(Object displacement listings)
════════════════════

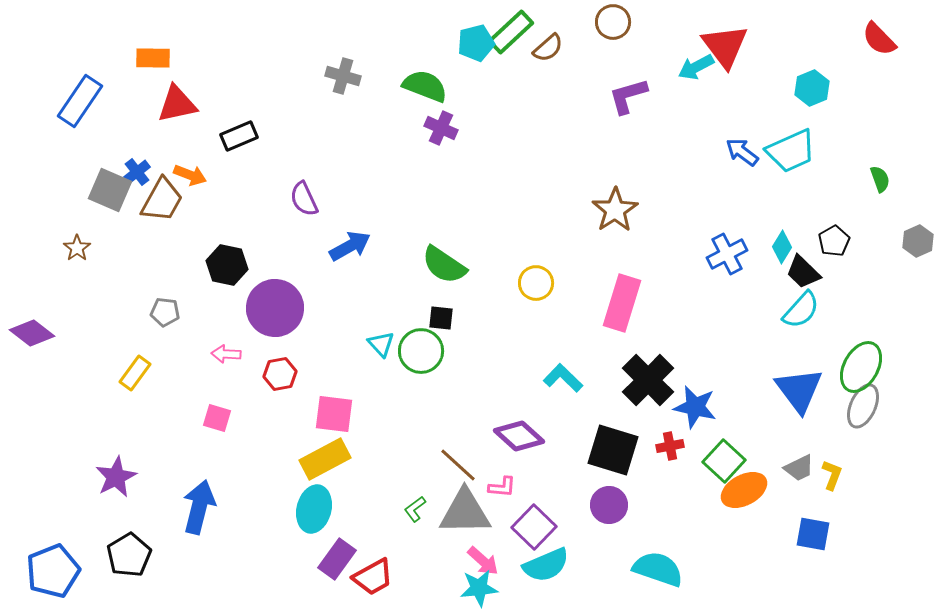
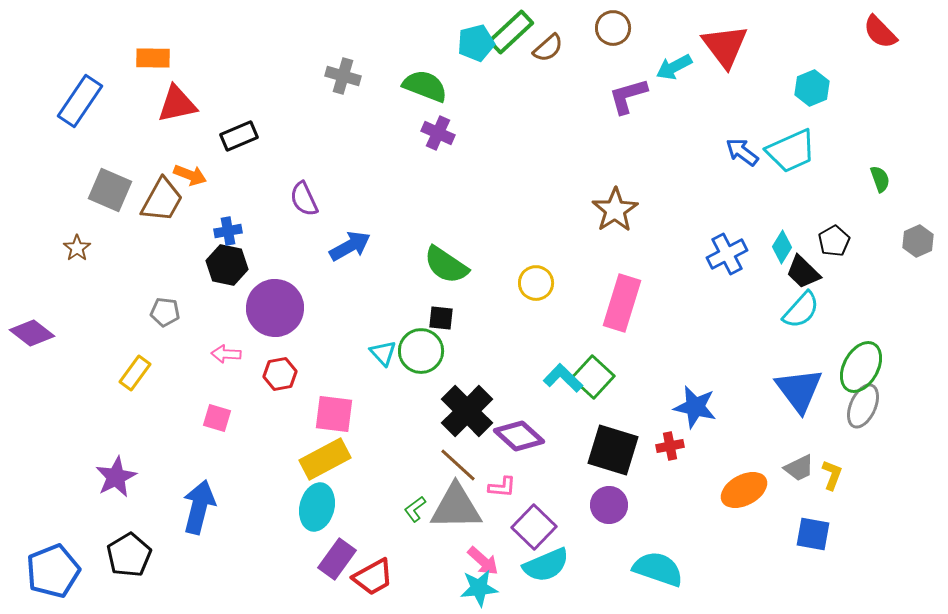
brown circle at (613, 22): moved 6 px down
red semicircle at (879, 39): moved 1 px right, 7 px up
cyan arrow at (696, 67): moved 22 px left
purple cross at (441, 128): moved 3 px left, 5 px down
blue cross at (137, 172): moved 91 px right, 59 px down; rotated 28 degrees clockwise
green semicircle at (444, 265): moved 2 px right
cyan triangle at (381, 344): moved 2 px right, 9 px down
black cross at (648, 380): moved 181 px left, 31 px down
green square at (724, 461): moved 131 px left, 84 px up
cyan ellipse at (314, 509): moved 3 px right, 2 px up
gray triangle at (465, 512): moved 9 px left, 5 px up
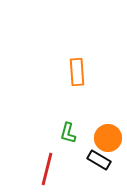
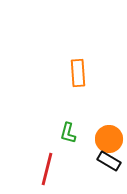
orange rectangle: moved 1 px right, 1 px down
orange circle: moved 1 px right, 1 px down
black rectangle: moved 10 px right, 1 px down
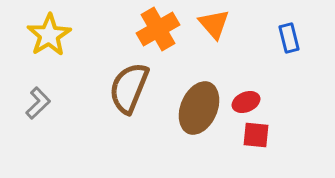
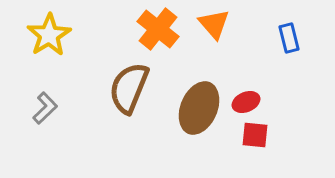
orange cross: rotated 21 degrees counterclockwise
gray L-shape: moved 7 px right, 5 px down
red square: moved 1 px left
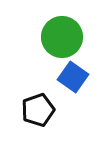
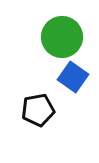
black pentagon: rotated 8 degrees clockwise
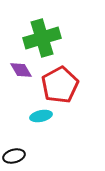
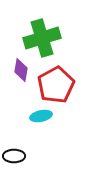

════════════════════

• **What you should do**:
List every line in the records above that contains the word "degrees".

• **Result of this exercise**:
blue cross at (137, 172): moved 91 px right, 59 px down; rotated 28 degrees clockwise
orange cross: rotated 21 degrees counterclockwise
black pentagon: rotated 8 degrees clockwise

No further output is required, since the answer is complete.